*Problem requirements:*
Rewrite the records from the line with "Find the location" up to and including the line with "Yes, it is.", changing "closer" to "nearer" and leaving everything else unchanged.

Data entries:
:::::
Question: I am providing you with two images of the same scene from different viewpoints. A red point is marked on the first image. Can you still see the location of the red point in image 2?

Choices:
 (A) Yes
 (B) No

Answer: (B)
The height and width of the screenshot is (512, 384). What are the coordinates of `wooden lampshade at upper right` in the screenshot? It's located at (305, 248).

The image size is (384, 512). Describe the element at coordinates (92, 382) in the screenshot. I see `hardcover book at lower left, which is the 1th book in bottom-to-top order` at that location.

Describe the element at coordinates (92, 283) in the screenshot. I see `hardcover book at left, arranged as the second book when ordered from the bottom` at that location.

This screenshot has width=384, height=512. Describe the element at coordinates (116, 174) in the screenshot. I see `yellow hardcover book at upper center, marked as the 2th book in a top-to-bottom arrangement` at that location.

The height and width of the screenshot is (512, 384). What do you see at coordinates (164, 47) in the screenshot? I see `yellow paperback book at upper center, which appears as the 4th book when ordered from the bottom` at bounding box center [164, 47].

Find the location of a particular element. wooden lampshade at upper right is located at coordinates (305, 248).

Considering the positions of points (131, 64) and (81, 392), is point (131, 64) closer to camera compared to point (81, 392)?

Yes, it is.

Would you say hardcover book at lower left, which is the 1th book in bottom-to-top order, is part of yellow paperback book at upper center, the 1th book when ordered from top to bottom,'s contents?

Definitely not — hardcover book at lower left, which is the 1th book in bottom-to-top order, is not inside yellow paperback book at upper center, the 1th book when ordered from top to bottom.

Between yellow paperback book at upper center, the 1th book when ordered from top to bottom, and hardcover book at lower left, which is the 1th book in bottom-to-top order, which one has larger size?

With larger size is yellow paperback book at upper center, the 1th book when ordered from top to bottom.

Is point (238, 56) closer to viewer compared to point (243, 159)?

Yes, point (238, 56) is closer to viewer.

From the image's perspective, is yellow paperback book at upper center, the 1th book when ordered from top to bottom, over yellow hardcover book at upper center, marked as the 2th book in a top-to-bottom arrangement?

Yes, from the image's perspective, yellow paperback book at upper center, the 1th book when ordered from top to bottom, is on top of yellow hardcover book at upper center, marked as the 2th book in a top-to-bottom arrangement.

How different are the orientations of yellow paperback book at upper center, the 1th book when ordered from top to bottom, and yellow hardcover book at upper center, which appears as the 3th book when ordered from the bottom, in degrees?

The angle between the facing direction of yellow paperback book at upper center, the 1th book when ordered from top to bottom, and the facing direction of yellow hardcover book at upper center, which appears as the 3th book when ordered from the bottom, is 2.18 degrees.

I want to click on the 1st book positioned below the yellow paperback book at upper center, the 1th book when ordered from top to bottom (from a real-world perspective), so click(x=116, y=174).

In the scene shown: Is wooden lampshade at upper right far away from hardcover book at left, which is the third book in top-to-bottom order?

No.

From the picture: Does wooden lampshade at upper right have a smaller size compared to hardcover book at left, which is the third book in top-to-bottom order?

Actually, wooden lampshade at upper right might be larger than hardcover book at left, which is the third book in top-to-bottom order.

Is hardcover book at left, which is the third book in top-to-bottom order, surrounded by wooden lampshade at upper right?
:::::
*Exercise result:*
Find the location of a particular element. wooden lampshade at upper right is located at coordinates (305, 248).

Considering the positions of points (131, 64) and (81, 392), is point (131, 64) nearer to camera compared to point (81, 392)?

Yes, it is.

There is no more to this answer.